**EXERCISE DIRECTIONS:**
Return exactly the lines from the one containing "STEPPER1 pin IN2: A5 -> MI" through the end of the material below, and leave the images out.

**DATA FOR THIS TASK:**

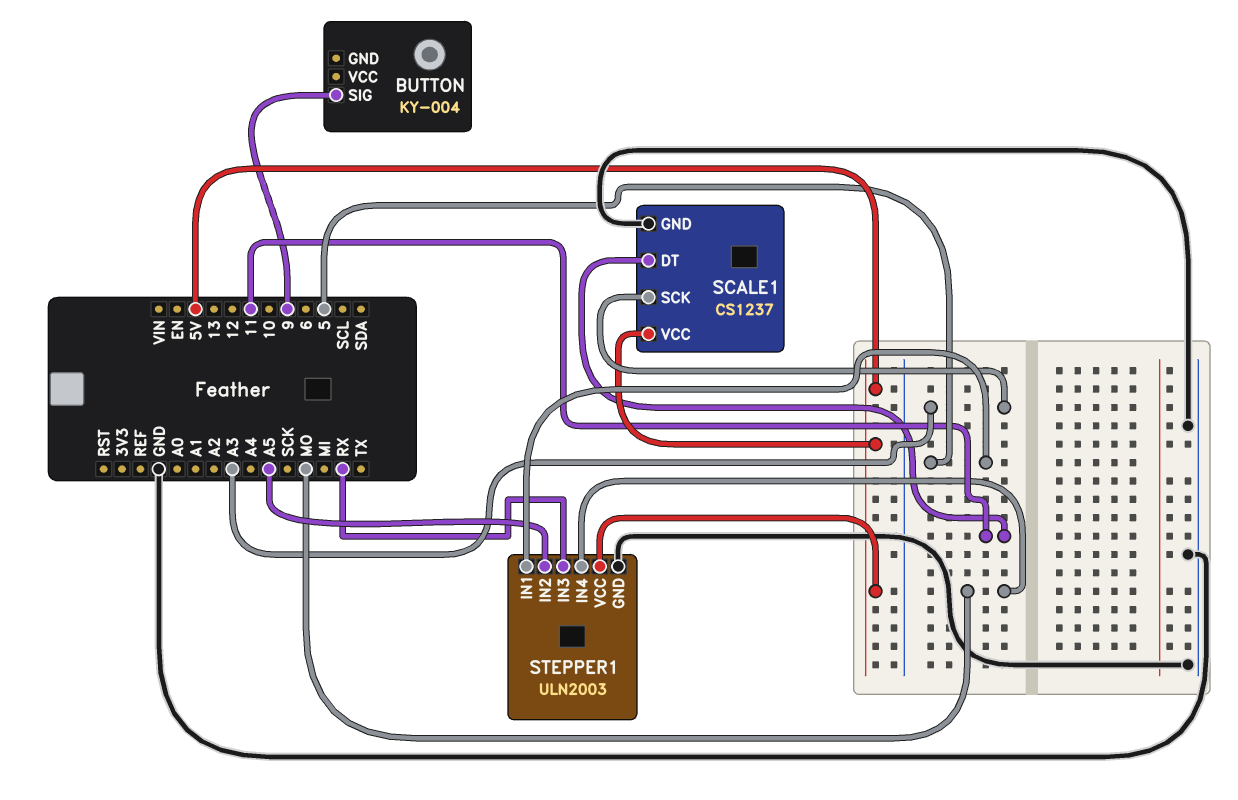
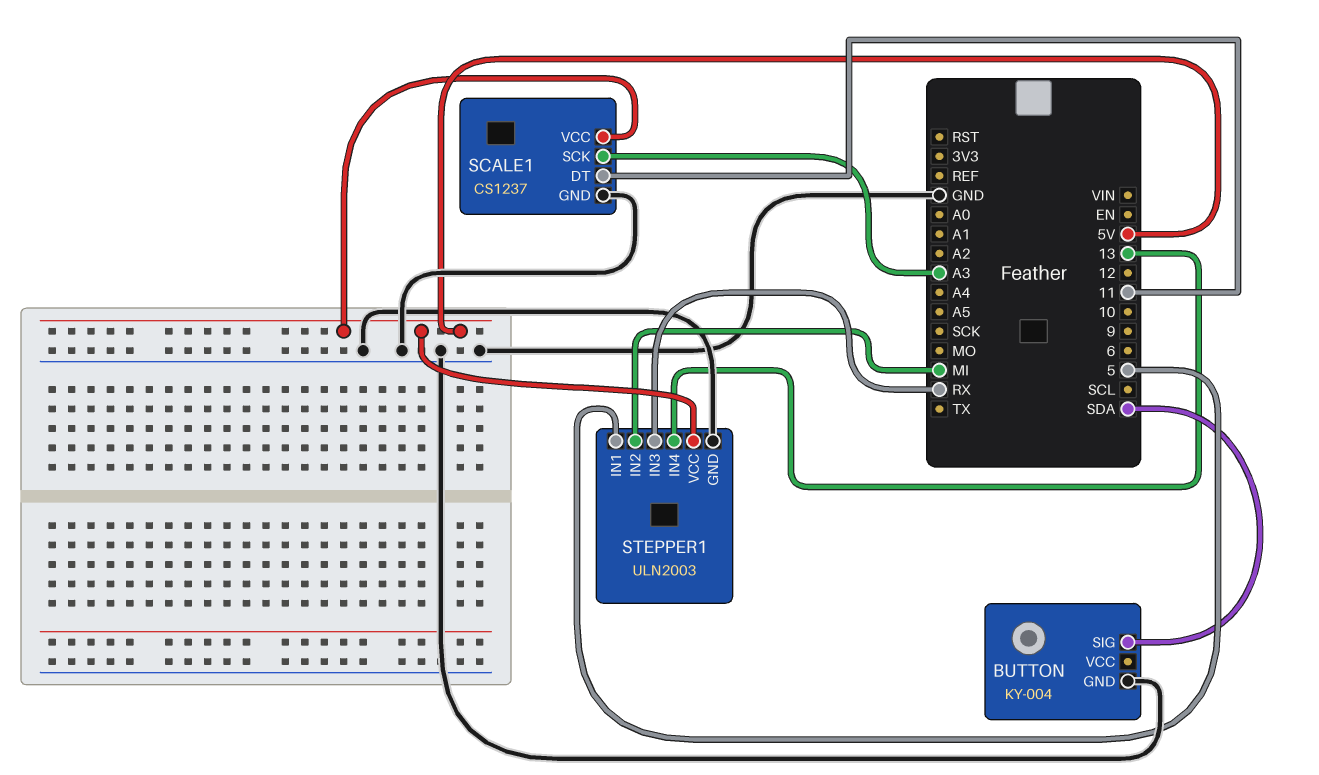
BUTTON pin GND: none -> GND
BUTTON pin SIG: 9 -> SDA
STEPPER1 pin IN2: A5 -> MI
STEPPER1 pin IN4: MO -> 13

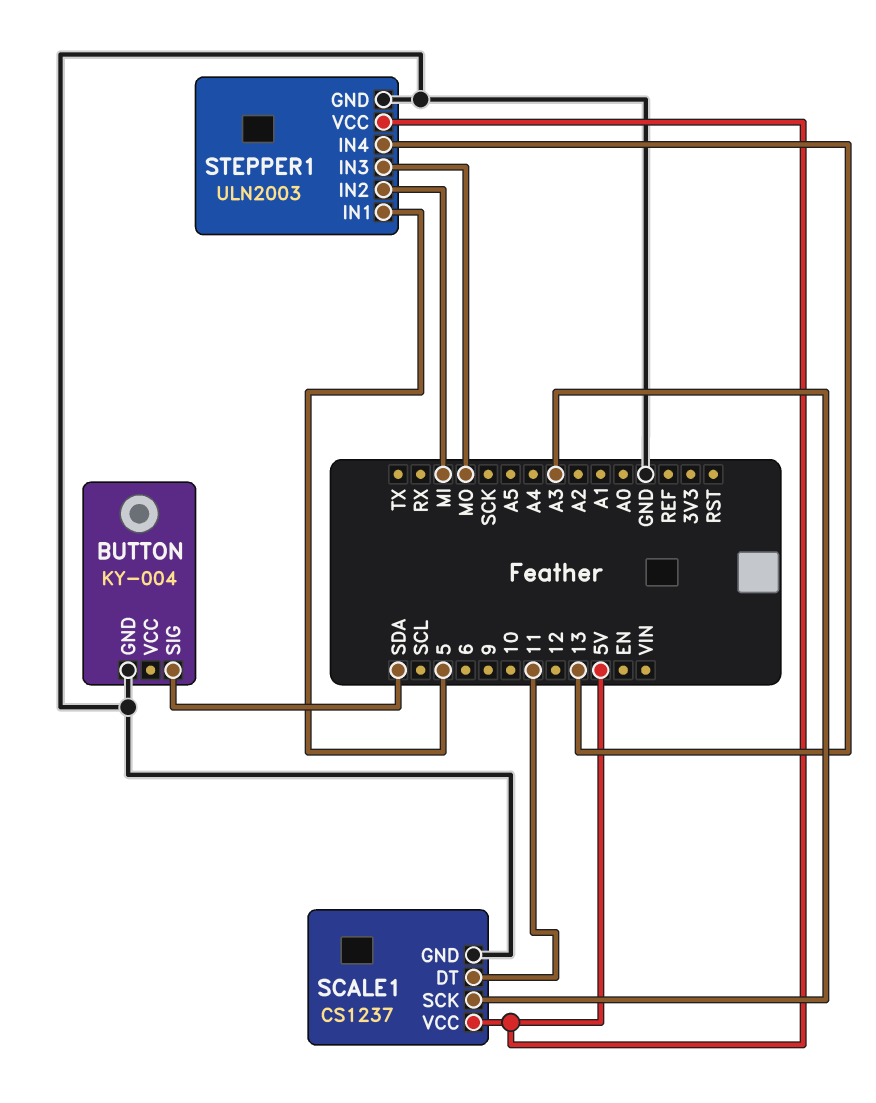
STEPPER1 pin IN3: RX -> MO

**ANSWER SPACE:**
STEPPER1 pin IN2: A5 -> MI
STEPPER1 pin IN4: MO -> 13

STEPPER1 pin IN3: RX -> MO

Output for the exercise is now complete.